(DATASET)

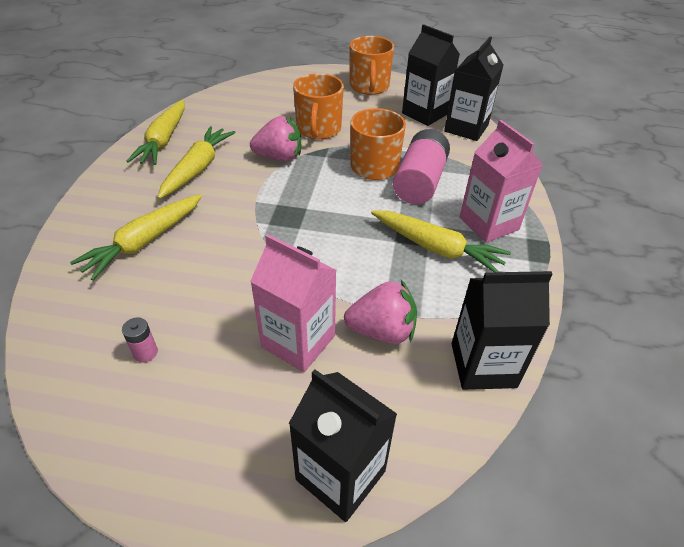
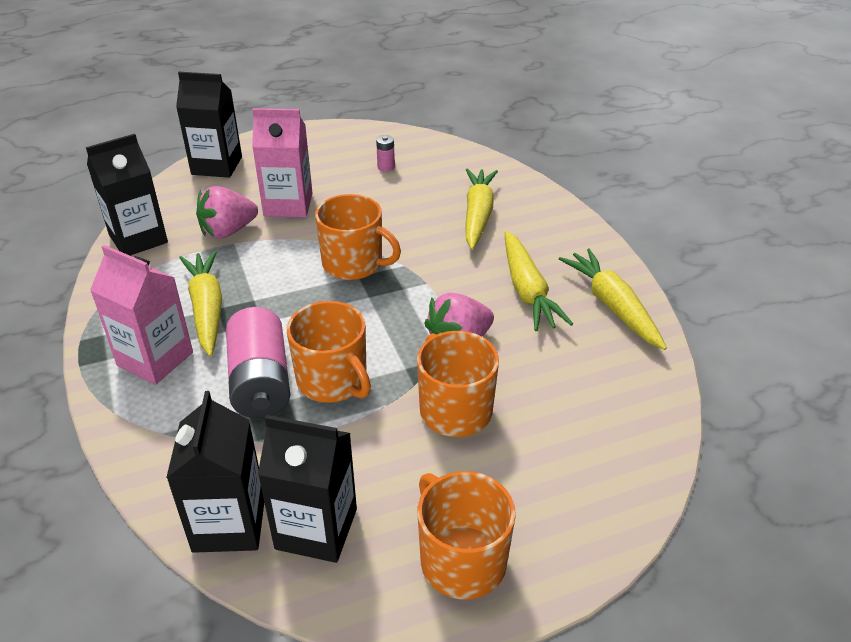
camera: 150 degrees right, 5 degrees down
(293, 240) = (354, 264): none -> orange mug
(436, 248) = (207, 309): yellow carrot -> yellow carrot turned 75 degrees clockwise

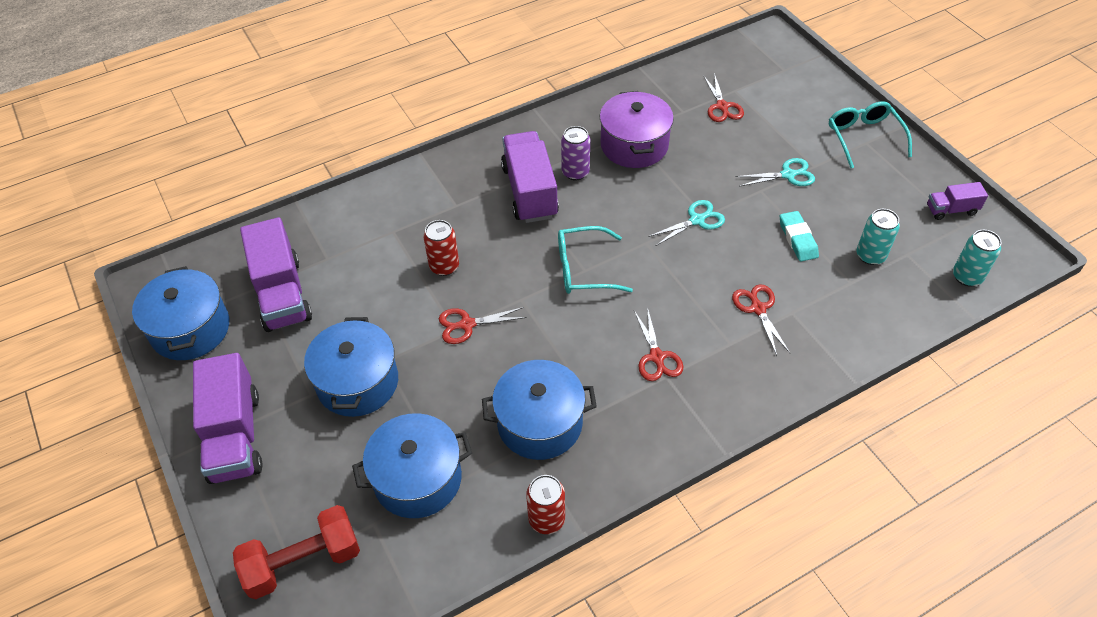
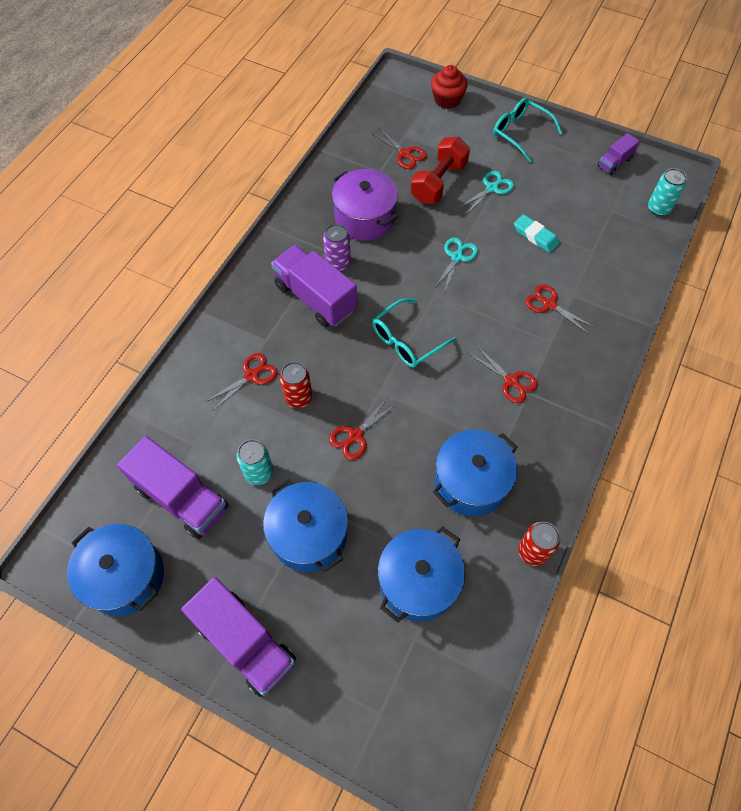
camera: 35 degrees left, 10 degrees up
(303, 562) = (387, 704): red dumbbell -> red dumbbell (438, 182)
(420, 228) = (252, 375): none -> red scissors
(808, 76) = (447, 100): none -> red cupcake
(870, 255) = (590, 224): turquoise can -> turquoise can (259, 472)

(End DATASET)

Begin with the line containing "(808, 76) = (447, 100): none -> red cupcake" and repeat each line exactly until the records above end.

(808, 76) = (447, 100): none -> red cupcake
(870, 255) = (590, 224): turquoise can -> turquoise can (259, 472)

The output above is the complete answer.